• **How to complete this task**
There is material below. Print exactly the lines starting at the line with "camera: 90 degrees left, 5 degrees up" and ending at the line with "(433, 130) = (324, 209): orange", ends included, and no others.

• **Records provided**
╭──
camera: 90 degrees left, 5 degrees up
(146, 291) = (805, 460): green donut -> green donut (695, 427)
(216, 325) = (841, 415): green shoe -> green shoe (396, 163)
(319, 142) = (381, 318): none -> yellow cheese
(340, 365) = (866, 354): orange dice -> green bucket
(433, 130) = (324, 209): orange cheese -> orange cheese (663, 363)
╰──
╭──
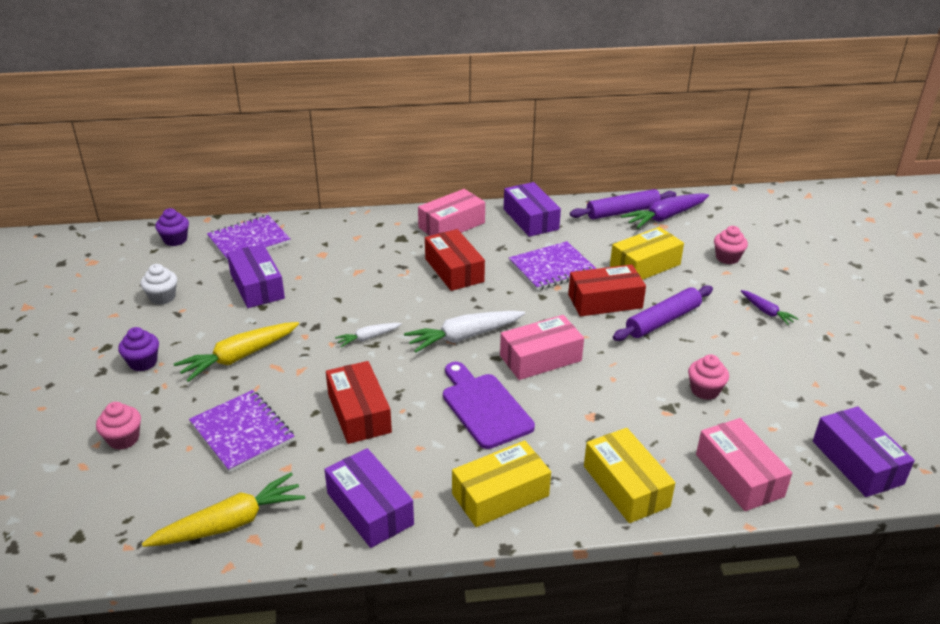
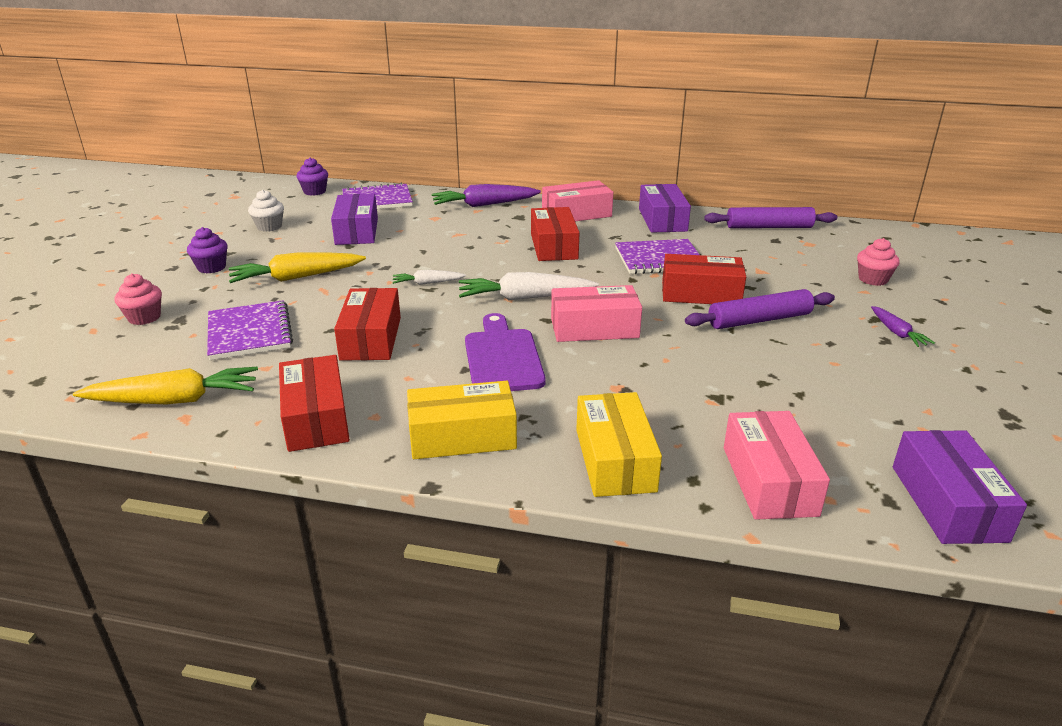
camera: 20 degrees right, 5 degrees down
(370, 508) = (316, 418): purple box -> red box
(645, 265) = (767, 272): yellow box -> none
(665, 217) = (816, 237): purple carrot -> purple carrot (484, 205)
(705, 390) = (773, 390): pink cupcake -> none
╰──
╭──
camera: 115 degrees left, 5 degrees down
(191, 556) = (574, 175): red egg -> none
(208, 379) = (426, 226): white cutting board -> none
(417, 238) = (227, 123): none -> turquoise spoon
╰──
• **The answer**
camera: 90 degrees left, 5 degrees up
(146, 291) = (805, 460): green donut -> green donut (695, 427)
(216, 325) = (841, 415): green shoe -> green shoe (396, 163)
(319, 142) = (381, 318): none -> yellow cheese
(340, 365) = (866, 354): orange dice -> green bucket
(433, 130) = (324, 209): orange cheese -> orange cheese (663, 363)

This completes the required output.